_Work task_. Work out how many lines of the material contain the string "degrees". Respond with the number only.

_Supplied records_.

•••

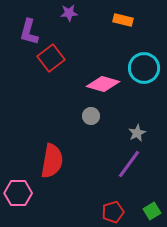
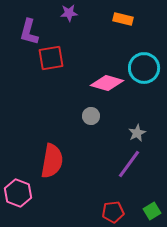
orange rectangle: moved 1 px up
red square: rotated 28 degrees clockwise
pink diamond: moved 4 px right, 1 px up
pink hexagon: rotated 20 degrees clockwise
red pentagon: rotated 10 degrees clockwise
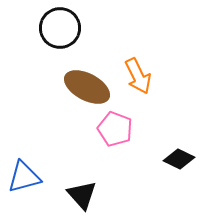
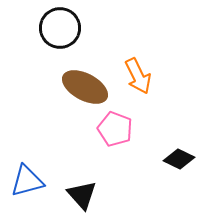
brown ellipse: moved 2 px left
blue triangle: moved 3 px right, 4 px down
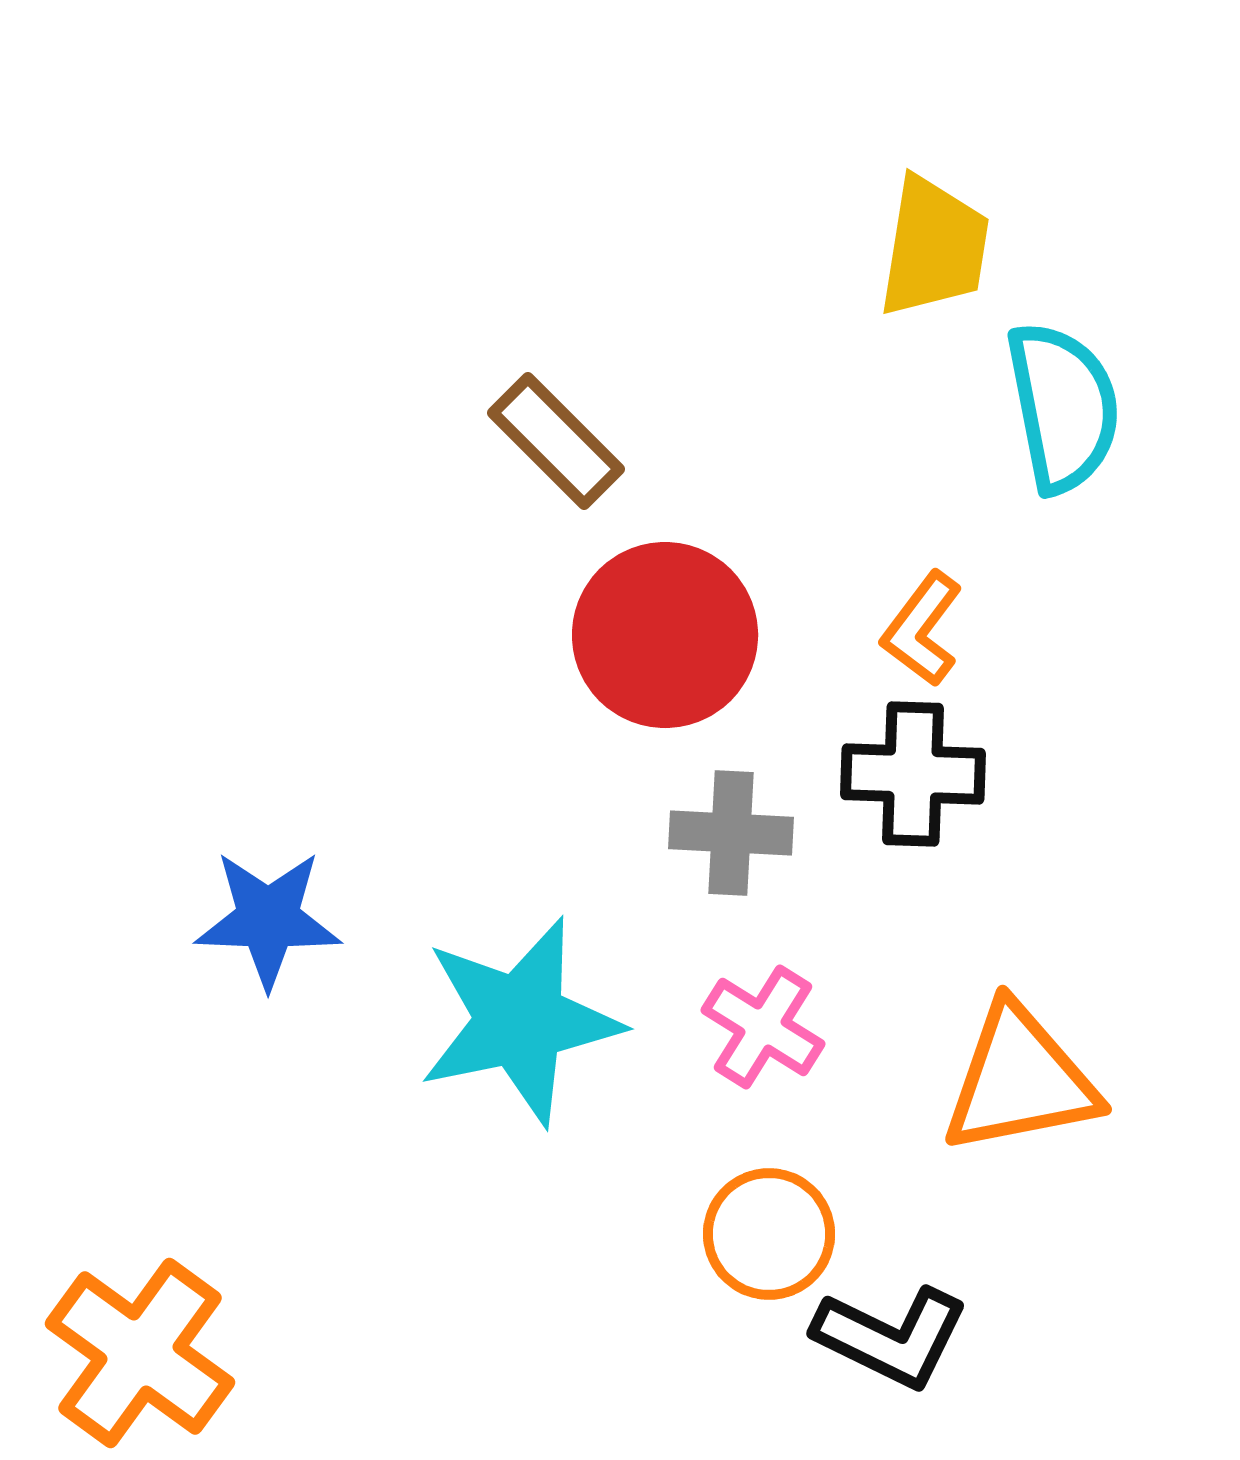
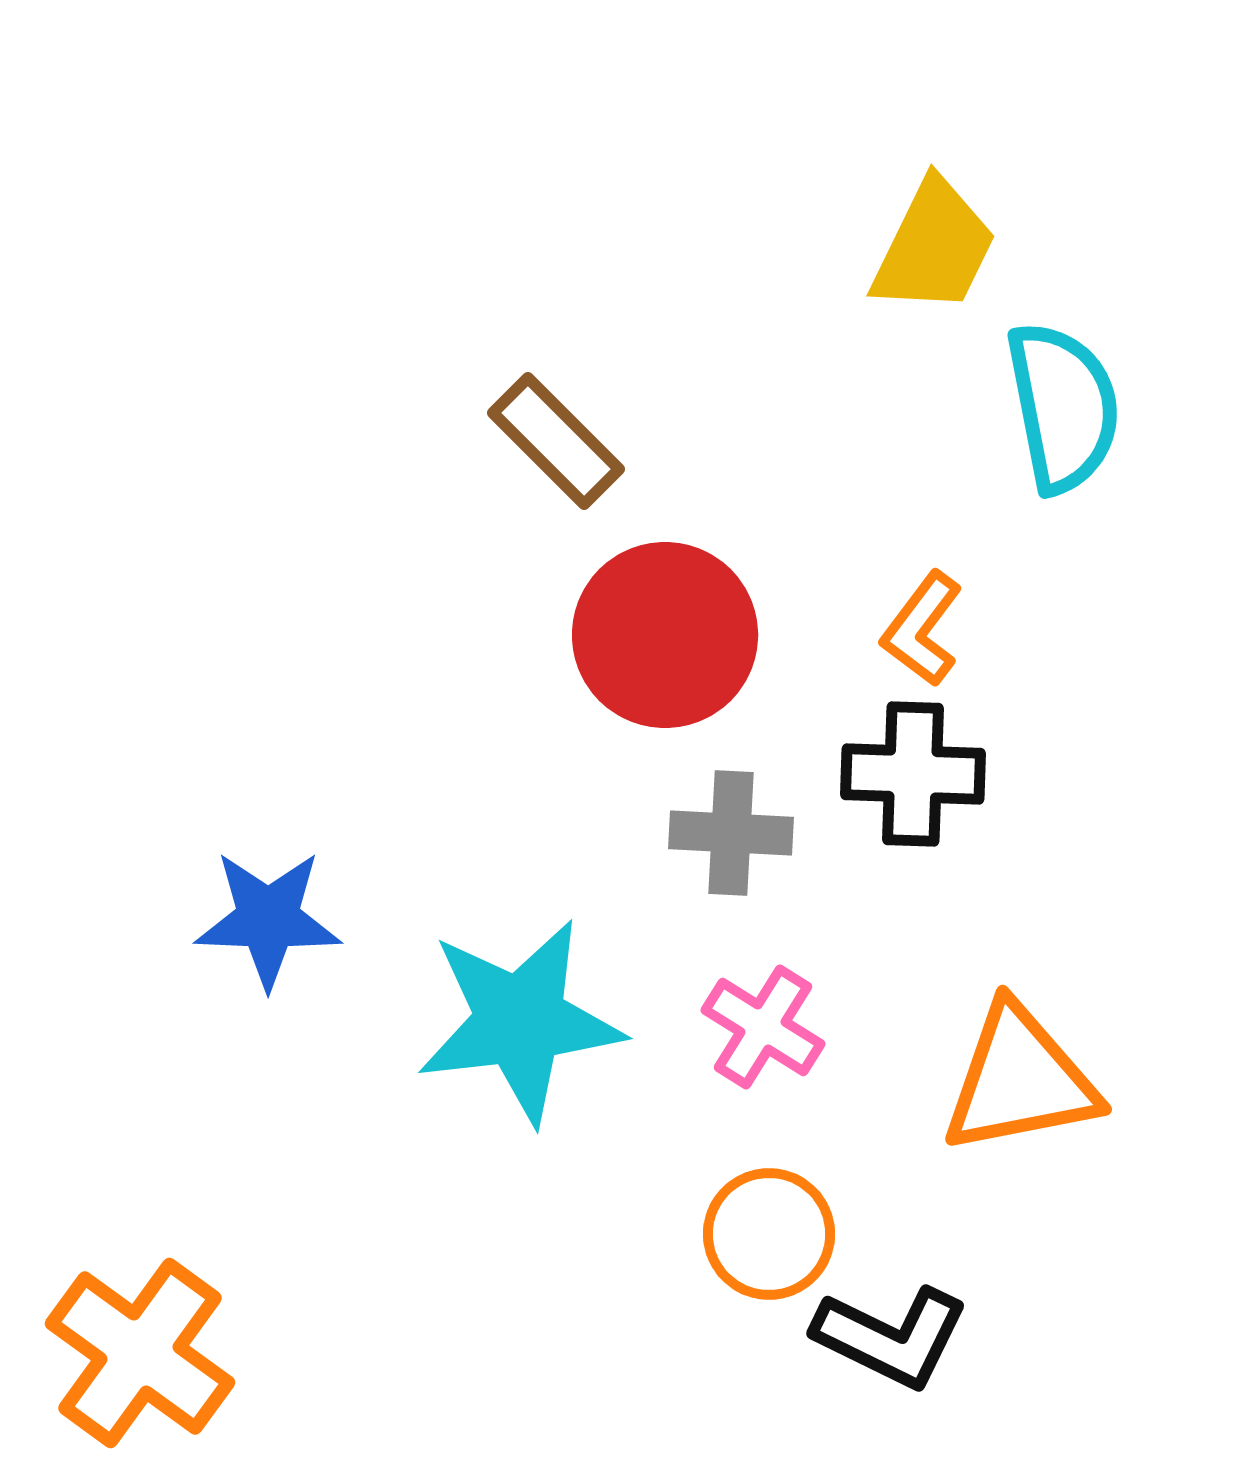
yellow trapezoid: rotated 17 degrees clockwise
cyan star: rotated 5 degrees clockwise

•••

_Solved problem_. 5